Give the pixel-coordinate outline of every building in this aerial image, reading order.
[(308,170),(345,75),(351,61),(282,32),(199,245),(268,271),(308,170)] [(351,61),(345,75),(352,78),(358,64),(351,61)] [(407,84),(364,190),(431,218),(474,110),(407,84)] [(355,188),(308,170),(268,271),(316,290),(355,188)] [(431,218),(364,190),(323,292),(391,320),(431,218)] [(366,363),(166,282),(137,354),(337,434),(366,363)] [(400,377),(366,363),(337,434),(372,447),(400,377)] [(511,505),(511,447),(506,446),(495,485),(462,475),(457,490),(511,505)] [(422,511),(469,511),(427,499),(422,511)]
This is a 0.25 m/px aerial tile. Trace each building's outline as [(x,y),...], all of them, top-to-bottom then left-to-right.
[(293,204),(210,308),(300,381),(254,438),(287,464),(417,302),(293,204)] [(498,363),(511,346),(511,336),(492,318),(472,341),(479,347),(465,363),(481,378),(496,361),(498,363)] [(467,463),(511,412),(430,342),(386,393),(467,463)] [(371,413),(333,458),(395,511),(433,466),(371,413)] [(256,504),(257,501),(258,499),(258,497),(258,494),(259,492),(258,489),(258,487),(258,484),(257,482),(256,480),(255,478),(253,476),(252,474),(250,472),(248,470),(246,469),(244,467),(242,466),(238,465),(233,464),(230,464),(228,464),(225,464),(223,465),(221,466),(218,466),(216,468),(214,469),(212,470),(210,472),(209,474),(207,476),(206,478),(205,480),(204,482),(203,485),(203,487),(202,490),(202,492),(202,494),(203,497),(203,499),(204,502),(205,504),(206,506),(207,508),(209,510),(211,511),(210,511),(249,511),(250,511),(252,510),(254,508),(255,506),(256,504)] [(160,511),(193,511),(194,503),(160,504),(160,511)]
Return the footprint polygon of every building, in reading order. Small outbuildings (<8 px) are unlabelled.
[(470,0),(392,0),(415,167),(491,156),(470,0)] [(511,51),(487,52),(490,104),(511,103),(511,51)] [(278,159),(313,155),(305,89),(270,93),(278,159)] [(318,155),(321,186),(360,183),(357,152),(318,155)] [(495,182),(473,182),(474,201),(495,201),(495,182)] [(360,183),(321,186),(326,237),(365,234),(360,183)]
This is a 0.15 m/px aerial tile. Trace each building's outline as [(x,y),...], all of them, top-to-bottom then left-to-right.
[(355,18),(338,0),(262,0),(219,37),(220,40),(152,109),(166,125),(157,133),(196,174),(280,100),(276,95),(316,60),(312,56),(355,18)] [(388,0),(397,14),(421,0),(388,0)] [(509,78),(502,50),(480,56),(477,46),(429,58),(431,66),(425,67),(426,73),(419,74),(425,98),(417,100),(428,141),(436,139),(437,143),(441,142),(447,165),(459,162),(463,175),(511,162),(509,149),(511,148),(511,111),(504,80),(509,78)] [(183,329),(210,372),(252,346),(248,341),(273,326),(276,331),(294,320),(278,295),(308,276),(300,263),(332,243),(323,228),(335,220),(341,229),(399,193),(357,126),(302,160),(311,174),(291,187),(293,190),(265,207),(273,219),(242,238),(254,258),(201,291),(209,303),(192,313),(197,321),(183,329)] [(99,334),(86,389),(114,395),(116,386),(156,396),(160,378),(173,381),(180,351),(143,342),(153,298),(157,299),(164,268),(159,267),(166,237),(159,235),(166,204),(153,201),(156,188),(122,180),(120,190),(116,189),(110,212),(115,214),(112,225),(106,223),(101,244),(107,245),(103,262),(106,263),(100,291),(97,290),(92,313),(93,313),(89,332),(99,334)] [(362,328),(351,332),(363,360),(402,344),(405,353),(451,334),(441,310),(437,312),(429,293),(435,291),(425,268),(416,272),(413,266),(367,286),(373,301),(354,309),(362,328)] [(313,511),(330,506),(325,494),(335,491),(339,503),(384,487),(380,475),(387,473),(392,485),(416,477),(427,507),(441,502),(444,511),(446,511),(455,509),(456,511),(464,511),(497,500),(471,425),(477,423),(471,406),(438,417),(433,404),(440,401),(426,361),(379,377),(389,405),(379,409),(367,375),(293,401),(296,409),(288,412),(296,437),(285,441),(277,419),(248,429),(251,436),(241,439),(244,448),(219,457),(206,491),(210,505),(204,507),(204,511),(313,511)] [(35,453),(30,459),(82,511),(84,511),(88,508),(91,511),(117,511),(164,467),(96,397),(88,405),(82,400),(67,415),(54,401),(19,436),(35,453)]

┄┄┄┄┄┄┄┄┄┄┄┄┄┄┄┄┄┄┄┄

▶ _WHAT NEEDS TO BE DONE_: Reproduce the items word for word, starting at the first line and ending at the line that contains "This is a 0.15".

▶ _SOLUTION_:
Give the pixel-coordinate outline of every building in this aerial image, reading order.
[(308,170),(345,75),(351,61),(282,32),(199,245),(268,271),(308,170)] [(351,61),(345,75),(352,78),(358,64),(351,61)] [(407,84),(364,190),(431,218),(474,110),(407,84)] [(355,188),(308,170),(268,271),(316,290),(355,188)] [(431,218),(364,190),(323,292),(391,320),(431,218)] [(366,363),(166,282),(137,354),(337,434),(366,363)] [(400,377),(366,363),(337,434),(372,447),(400,377)] [(511,505),(511,447),(506,446),(495,485),(462,475),(457,490),(511,505)] [(422,511),(469,511),(427,499),(422,511)]
This is a 0.25 m/px aerial tile. Trace each building's outline as [(x,y),...], all of them, top-to-bottom then left-to-right.
[(293,204),(210,308),(300,381),(254,438),(287,464),(417,302),(293,204)] [(498,363),(511,346),(511,336),(492,318),(472,341),(479,347),(465,363),(481,378),(496,361),(498,363)] [(467,463),(511,412),(430,342),(386,393),(467,463)] [(371,413),(333,458),(395,511),(433,466),(371,413)] [(256,504),(257,501),(258,499),(258,497),(258,494),(259,492),(258,489),(258,487),(258,484),(257,482),(256,480),(255,478),(253,476),(252,474),(250,472),(248,470),(246,469),(244,467),(242,466),(238,465),(233,464),(230,464),(228,464),(225,464),(223,465),(221,466),(218,466),(216,468),(214,469),(212,470),(210,472),(209,474),(207,476),(206,478),(205,480),(204,482),(203,485),(203,487),(202,490),(202,492),(202,494),(203,497),(203,499),(204,502),(205,504),(206,506),(207,508),(209,510),(211,511),(210,511),(249,511),(250,511),(252,510),(254,508),(255,506),(256,504)] [(160,511),(193,511),(194,503),(160,504),(160,511)]
Return the footprint polygon of every building, in reading order. Small outbuildings (<8 px) are unlabelled.
[(470,0),(392,0),(415,167),(491,156),(470,0)] [(511,51),(487,52),(490,104),(511,103),(511,51)] [(278,159),(313,155),(305,89),(270,93),(278,159)] [(318,155),(321,186),(360,183),(357,152),(318,155)] [(495,182),(473,182),(474,201),(495,201),(495,182)] [(360,183),(321,186),(326,237),(365,234),(360,183)]
This is a 0.15 m/px aerial tile. Trace each building's outline as [(x,y),...], all of them, top-to-bottom then left-to-right.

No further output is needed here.